• Activity: What is needed is an exact copy of the records below, without the pictures.

══ Material for this task ══

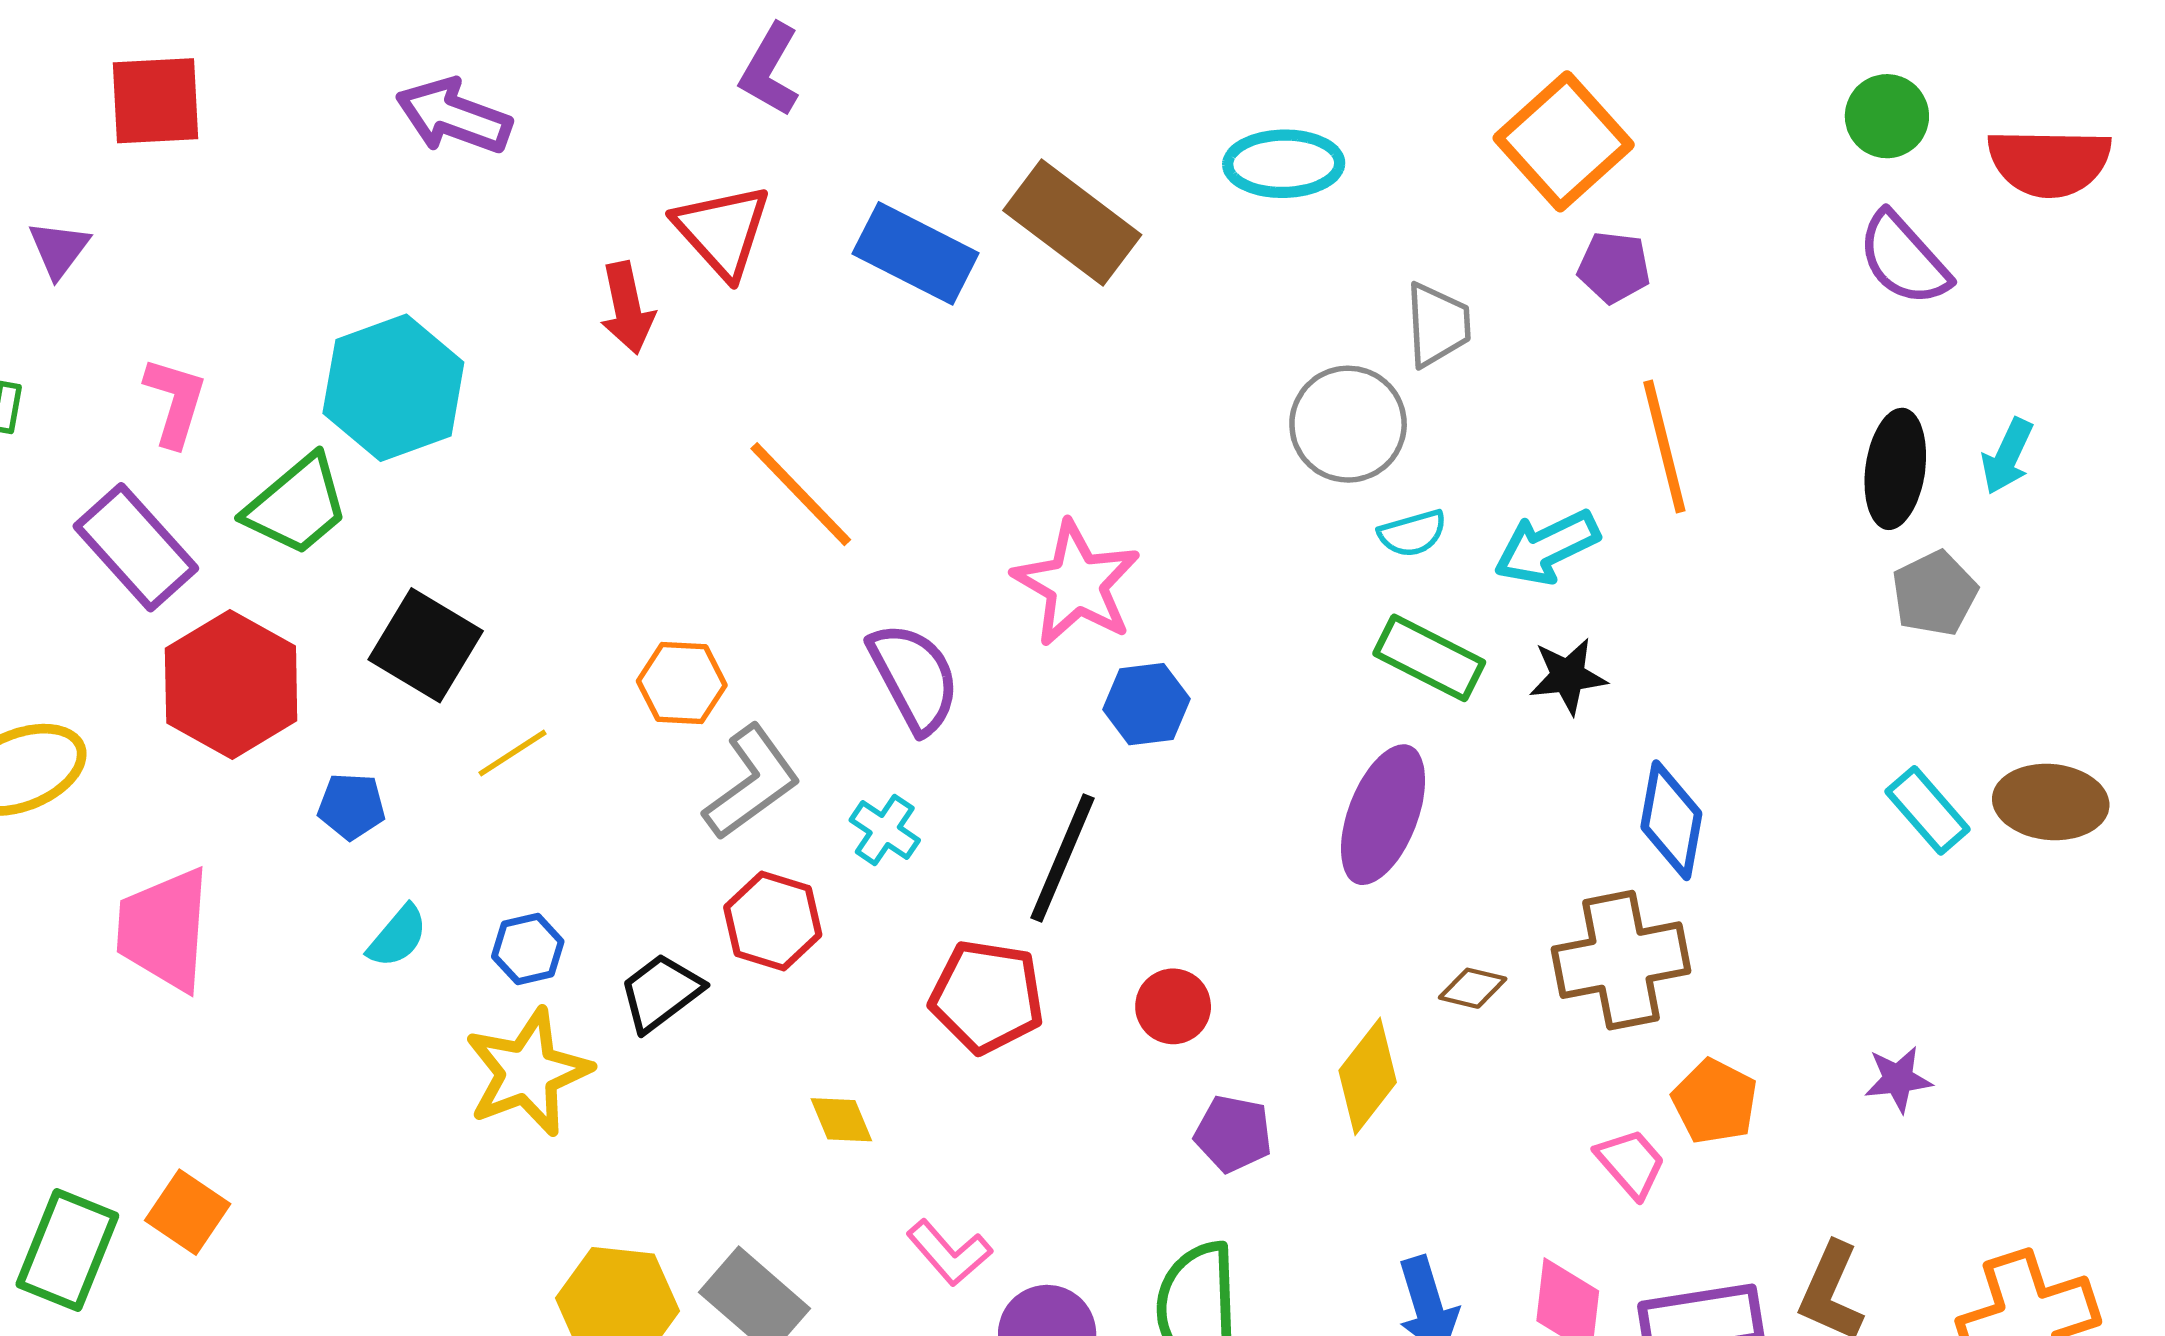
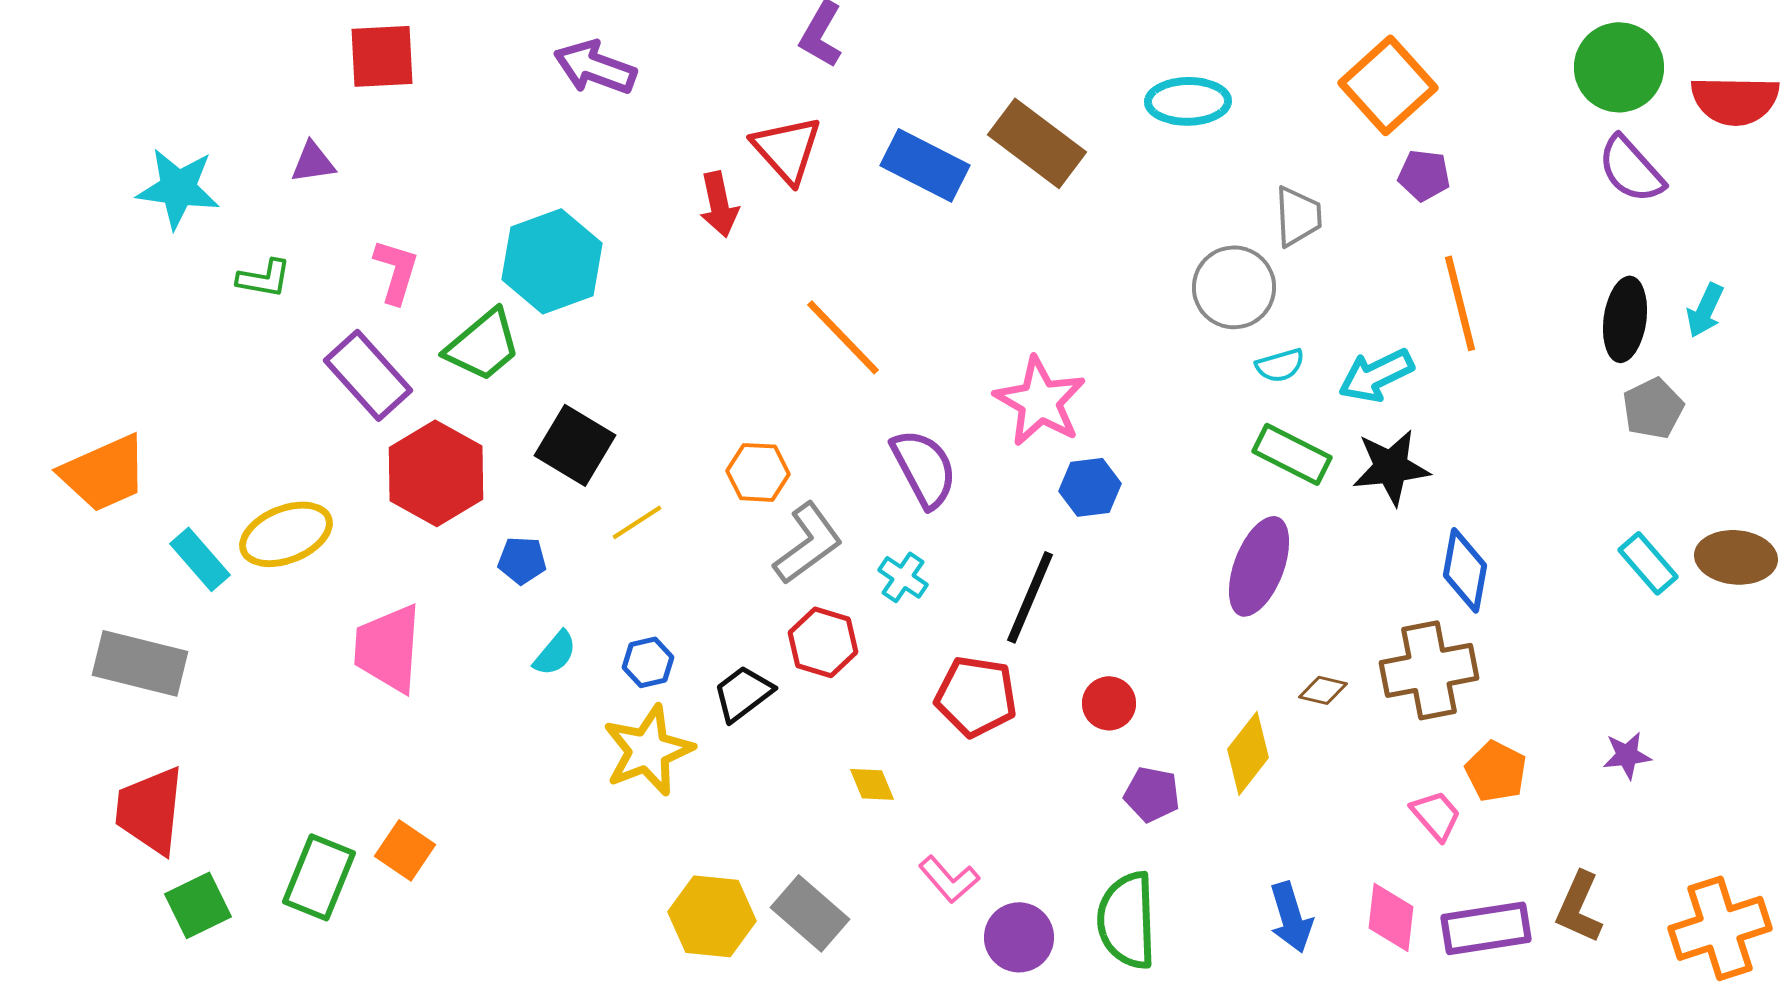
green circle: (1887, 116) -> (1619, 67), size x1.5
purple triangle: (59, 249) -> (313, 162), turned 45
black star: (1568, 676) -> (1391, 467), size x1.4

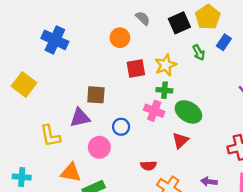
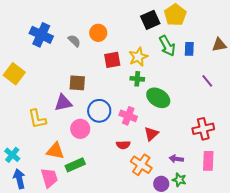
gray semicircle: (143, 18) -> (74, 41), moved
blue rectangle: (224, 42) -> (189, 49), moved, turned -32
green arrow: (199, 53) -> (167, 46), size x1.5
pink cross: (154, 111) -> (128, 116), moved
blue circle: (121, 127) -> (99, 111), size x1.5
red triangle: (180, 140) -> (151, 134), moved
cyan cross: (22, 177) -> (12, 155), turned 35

═══

• Output of the task:
green circle: (1887, 116) -> (1619, 67), size x1.5
purple triangle: (59, 249) -> (313, 162), turned 45
black star: (1568, 676) -> (1391, 467), size x1.4

gray semicircle: (143, 18) -> (74, 41), moved
blue rectangle: (224, 42) -> (189, 49), moved, turned -32
green arrow: (199, 53) -> (167, 46), size x1.5
pink cross: (154, 111) -> (128, 116), moved
blue circle: (121, 127) -> (99, 111), size x1.5
red triangle: (180, 140) -> (151, 134), moved
cyan cross: (22, 177) -> (12, 155), turned 35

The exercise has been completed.